### DATASET EXTRACT ###

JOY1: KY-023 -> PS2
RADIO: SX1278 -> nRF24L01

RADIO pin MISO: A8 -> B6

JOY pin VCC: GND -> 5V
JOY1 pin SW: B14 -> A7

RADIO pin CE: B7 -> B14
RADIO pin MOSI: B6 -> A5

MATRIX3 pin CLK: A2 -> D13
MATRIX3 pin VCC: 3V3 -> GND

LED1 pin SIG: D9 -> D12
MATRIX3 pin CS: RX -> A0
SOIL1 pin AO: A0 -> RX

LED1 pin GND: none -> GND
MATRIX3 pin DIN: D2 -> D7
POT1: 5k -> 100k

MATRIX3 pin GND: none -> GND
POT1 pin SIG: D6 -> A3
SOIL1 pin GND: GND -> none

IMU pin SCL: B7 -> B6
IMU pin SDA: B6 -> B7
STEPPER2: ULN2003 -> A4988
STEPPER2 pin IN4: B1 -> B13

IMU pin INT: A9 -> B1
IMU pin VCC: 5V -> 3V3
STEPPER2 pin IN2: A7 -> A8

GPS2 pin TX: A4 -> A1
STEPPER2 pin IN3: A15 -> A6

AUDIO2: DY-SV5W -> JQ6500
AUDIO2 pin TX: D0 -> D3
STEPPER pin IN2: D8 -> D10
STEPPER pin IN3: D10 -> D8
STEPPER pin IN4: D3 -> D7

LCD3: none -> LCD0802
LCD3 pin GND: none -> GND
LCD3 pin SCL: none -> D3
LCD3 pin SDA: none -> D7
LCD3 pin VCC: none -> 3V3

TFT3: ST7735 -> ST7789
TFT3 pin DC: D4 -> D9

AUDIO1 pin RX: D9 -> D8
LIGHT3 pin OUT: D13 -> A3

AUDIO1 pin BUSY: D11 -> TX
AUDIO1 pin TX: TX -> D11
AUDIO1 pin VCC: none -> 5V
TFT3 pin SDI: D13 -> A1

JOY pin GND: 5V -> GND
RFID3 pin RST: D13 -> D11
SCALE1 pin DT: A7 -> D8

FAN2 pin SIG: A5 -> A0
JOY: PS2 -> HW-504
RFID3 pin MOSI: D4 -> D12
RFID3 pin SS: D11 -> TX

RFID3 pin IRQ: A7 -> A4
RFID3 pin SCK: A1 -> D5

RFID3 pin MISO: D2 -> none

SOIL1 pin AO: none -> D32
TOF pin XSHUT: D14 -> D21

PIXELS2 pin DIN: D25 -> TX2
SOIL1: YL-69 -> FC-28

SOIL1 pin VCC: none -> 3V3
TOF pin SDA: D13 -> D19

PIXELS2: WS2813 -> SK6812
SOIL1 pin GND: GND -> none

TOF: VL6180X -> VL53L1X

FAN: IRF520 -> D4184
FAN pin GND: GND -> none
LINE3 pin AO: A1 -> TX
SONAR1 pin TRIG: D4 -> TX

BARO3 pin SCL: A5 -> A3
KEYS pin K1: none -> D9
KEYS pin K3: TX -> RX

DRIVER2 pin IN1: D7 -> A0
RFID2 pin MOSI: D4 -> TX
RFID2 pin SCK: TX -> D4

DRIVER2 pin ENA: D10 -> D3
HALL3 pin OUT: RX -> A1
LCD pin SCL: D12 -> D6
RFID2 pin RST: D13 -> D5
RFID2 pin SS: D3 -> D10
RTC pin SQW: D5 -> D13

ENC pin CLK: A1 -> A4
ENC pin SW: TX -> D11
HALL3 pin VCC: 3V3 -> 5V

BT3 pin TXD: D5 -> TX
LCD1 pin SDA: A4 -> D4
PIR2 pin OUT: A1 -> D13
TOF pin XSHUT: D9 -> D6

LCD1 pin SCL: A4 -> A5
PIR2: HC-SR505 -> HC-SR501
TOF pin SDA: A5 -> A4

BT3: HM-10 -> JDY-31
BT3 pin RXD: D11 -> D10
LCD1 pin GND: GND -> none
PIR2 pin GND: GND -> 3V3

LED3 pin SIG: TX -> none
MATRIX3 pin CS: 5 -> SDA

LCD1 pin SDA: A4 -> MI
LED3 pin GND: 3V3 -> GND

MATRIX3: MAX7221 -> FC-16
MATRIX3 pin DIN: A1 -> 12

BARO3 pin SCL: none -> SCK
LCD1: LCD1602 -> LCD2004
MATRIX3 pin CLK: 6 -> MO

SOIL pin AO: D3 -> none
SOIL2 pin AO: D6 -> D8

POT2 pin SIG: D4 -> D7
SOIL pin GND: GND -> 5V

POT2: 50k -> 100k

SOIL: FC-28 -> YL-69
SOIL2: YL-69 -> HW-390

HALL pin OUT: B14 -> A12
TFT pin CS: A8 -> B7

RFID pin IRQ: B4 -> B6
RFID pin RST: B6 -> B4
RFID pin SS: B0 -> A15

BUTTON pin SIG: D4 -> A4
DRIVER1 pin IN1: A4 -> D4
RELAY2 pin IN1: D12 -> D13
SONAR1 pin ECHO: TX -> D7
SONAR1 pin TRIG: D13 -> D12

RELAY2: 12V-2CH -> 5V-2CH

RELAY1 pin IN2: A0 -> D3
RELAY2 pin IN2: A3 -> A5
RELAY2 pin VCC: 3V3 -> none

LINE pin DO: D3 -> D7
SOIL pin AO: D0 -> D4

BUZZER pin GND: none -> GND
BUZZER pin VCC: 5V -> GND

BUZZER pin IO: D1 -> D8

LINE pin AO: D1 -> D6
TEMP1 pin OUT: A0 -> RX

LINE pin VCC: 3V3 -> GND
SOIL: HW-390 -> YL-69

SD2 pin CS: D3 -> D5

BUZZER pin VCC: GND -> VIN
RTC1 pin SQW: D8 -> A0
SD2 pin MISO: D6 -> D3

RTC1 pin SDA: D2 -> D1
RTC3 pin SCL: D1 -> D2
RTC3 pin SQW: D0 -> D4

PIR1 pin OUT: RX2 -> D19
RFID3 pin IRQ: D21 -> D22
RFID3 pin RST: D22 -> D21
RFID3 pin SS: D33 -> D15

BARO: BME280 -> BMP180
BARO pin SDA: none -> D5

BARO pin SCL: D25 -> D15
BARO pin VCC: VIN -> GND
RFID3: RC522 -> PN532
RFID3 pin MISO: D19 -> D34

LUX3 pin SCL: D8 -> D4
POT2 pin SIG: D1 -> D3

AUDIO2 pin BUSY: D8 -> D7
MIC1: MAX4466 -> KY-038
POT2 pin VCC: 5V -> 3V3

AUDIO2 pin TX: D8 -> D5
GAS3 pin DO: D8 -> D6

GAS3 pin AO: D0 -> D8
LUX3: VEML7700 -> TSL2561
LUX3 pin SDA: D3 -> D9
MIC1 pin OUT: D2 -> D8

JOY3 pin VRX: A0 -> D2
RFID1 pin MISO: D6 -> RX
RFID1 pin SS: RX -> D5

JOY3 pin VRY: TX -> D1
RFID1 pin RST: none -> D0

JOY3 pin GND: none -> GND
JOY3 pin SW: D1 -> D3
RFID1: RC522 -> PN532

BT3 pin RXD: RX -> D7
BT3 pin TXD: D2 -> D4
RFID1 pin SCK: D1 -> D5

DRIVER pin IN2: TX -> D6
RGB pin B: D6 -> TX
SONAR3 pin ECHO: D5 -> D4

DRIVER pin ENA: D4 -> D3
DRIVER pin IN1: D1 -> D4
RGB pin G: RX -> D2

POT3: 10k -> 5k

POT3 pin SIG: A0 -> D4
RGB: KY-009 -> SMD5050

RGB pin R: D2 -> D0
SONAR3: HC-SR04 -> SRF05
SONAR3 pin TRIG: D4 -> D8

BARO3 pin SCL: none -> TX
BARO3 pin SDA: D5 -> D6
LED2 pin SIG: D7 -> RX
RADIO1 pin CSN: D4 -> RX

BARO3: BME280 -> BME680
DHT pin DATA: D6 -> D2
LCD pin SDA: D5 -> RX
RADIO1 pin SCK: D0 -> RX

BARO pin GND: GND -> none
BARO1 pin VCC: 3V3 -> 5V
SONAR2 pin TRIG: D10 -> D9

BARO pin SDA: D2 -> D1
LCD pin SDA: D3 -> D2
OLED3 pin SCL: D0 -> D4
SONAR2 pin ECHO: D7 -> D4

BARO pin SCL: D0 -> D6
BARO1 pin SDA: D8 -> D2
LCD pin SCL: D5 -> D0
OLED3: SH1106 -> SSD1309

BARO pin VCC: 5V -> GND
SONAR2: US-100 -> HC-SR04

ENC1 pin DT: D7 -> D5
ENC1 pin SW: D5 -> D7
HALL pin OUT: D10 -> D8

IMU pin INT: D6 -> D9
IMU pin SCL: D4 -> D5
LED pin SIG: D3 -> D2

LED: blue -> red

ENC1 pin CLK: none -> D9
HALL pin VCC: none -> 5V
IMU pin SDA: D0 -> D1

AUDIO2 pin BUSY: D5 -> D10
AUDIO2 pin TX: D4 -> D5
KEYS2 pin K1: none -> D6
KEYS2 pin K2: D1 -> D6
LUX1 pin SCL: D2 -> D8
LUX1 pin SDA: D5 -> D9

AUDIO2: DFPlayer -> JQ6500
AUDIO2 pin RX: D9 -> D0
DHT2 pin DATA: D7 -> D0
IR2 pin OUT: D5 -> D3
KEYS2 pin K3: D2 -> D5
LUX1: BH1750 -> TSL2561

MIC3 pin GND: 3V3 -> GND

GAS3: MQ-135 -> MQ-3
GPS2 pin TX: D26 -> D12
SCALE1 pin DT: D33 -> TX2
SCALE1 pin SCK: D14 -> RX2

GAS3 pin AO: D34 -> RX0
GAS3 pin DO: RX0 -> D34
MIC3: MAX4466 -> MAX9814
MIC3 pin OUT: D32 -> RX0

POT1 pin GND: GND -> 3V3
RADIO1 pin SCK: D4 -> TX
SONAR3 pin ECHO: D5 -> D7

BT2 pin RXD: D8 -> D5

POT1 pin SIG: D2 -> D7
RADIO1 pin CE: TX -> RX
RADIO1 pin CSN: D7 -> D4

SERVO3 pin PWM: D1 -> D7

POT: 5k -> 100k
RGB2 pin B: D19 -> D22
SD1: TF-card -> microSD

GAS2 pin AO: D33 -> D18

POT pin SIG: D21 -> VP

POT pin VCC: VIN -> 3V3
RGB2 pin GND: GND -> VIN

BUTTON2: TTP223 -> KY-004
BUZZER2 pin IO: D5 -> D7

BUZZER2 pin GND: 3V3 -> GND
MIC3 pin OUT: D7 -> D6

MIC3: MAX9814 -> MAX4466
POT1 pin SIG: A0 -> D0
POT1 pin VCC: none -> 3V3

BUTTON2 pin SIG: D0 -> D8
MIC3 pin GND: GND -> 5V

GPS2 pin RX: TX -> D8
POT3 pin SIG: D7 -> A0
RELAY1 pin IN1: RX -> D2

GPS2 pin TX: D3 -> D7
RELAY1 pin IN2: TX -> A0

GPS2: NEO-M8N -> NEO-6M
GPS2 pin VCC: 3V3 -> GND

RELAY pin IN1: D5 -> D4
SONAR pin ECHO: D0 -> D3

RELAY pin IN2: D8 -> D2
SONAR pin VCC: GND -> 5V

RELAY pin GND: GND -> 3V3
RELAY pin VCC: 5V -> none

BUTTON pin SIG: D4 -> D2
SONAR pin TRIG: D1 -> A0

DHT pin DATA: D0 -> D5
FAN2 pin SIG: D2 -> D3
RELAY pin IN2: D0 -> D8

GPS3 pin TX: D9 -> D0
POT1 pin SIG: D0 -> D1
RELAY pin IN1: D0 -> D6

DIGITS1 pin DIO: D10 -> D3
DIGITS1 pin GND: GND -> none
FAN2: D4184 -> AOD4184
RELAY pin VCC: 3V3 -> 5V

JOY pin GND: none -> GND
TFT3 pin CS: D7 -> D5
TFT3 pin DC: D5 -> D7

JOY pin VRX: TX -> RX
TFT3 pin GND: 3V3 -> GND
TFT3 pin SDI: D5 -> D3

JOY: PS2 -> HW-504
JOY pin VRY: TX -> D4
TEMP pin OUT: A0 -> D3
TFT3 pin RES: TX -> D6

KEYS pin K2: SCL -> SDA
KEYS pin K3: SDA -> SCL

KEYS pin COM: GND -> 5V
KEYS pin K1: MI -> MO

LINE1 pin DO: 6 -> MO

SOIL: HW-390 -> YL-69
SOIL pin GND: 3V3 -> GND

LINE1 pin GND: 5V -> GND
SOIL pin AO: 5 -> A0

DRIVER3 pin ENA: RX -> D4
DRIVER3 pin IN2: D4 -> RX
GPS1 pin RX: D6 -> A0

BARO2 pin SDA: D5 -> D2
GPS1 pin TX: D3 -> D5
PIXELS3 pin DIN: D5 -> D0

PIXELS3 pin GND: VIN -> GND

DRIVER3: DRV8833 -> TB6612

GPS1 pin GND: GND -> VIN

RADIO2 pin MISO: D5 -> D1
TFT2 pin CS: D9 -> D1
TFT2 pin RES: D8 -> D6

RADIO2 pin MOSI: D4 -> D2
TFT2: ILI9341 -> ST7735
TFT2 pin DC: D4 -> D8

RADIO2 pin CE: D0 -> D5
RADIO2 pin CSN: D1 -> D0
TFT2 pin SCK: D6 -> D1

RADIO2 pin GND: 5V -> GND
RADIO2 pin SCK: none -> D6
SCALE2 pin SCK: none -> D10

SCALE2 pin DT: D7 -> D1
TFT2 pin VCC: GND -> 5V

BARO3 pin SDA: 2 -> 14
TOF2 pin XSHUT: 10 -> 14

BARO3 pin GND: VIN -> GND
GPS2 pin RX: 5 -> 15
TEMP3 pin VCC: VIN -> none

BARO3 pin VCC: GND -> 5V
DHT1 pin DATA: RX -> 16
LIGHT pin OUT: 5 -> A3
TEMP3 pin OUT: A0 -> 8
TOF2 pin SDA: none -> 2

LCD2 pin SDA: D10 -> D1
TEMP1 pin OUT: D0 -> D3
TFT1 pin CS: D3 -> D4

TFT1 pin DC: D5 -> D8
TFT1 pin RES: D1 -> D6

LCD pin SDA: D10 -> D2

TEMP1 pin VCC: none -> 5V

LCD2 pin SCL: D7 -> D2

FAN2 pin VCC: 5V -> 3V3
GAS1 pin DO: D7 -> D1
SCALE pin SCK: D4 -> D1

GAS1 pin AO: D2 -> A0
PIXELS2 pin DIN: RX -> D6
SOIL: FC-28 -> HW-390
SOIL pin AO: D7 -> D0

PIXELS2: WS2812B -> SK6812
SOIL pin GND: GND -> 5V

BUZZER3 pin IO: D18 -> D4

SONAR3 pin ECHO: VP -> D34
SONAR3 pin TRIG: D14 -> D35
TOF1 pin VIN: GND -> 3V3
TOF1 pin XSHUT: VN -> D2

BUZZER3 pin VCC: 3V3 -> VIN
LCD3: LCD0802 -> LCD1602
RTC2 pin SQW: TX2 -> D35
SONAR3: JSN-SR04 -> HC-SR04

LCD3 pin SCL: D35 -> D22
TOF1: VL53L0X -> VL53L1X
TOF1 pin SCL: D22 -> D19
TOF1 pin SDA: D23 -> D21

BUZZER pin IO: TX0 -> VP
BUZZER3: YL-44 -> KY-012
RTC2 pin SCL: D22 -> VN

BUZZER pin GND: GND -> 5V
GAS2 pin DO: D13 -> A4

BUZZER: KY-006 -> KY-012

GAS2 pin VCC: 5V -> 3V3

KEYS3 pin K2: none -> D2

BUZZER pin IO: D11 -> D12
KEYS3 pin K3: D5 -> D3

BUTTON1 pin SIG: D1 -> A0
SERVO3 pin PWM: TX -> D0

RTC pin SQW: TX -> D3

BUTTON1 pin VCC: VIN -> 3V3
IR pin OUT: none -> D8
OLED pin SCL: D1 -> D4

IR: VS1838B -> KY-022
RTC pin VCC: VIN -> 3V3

###

TASK BRIEF:
Return, unchanged, the run of lines above that opens with the line containing "HALL pin VCC: none -> 5V" and closes with the line containing "KEYS pin K2: SCL -> SDA". Include both.

REPLY TO THE TASK:
HALL pin VCC: none -> 5V
IMU pin SDA: D0 -> D1

AUDIO2 pin BUSY: D5 -> D10
AUDIO2 pin TX: D4 -> D5
KEYS2 pin K1: none -> D6
KEYS2 pin K2: D1 -> D6
LUX1 pin SCL: D2 -> D8
LUX1 pin SDA: D5 -> D9

AUDIO2: DFPlayer -> JQ6500
AUDIO2 pin RX: D9 -> D0
DHT2 pin DATA: D7 -> D0
IR2 pin OUT: D5 -> D3
KEYS2 pin K3: D2 -> D5
LUX1: BH1750 -> TSL2561

MIC3 pin GND: 3V3 -> GND

GAS3: MQ-135 -> MQ-3
GPS2 pin TX: D26 -> D12
SCALE1 pin DT: D33 -> TX2
SCALE1 pin SCK: D14 -> RX2

GAS3 pin AO: D34 -> RX0
GAS3 pin DO: RX0 -> D34
MIC3: MAX4466 -> MAX9814
MIC3 pin OUT: D32 -> RX0

POT1 pin GND: GND -> 3V3
RADIO1 pin SCK: D4 -> TX
SONAR3 pin ECHO: D5 -> D7

BT2 pin RXD: D8 -> D5

POT1 pin SIG: D2 -> D7
RADIO1 pin CE: TX -> RX
RADIO1 pin CSN: D7 -> D4

SERVO3 pin PWM: D1 -> D7

POT: 5k -> 100k
RGB2 pin B: D19 -> D22
SD1: TF-card -> microSD

GAS2 pin AO: D33 -> D18

POT pin SIG: D21 -> VP

POT pin VCC: VIN -> 3V3
RGB2 pin GND: GND -> VIN

BUTTON2: TTP223 -> KY-004
BUZZER2 pin IO: D5 -> D7

BUZZER2 pin GND: 3V3 -> GND
MIC3 pin OUT: D7 -> D6

MIC3: MAX9814 -> MAX4466
POT1 pin SIG: A0 -> D0
POT1 pin VCC: none -> 3V3

BUTTON2 pin SIG: D0 -> D8
MIC3 pin GND: GND -> 5V

GPS2 pin RX: TX -> D8
POT3 pin SIG: D7 -> A0
RELAY1 pin IN1: RX -> D2

GPS2 pin TX: D3 -> D7
RELAY1 pin IN2: TX -> A0

GPS2: NEO-M8N -> NEO-6M
GPS2 pin VCC: 3V3 -> GND

RELAY pin IN1: D5 -> D4
SONAR pin ECHO: D0 -> D3

RELAY pin IN2: D8 -> D2
SONAR pin VCC: GND -> 5V

RELAY pin GND: GND -> 3V3
RELAY pin VCC: 5V -> none

BUTTON pin SIG: D4 -> D2
SONAR pin TRIG: D1 -> A0

DHT pin DATA: D0 -> D5
FAN2 pin SIG: D2 -> D3
RELAY pin IN2: D0 -> D8

GPS3 pin TX: D9 -> D0
POT1 pin SIG: D0 -> D1
RELAY pin IN1: D0 -> D6

DIGITS1 pin DIO: D10 -> D3
DIGITS1 pin GND: GND -> none
FAN2: D4184 -> AOD4184
RELAY pin VCC: 3V3 -> 5V

JOY pin GND: none -> GND
TFT3 pin CS: D7 -> D5
TFT3 pin DC: D5 -> D7

JOY pin VRX: TX -> RX
TFT3 pin GND: 3V3 -> GND
TFT3 pin SDI: D5 -> D3

JOY: PS2 -> HW-504
JOY pin VRY: TX -> D4
TEMP pin OUT: A0 -> D3
TFT3 pin RES: TX -> D6

KEYS pin K2: SCL -> SDA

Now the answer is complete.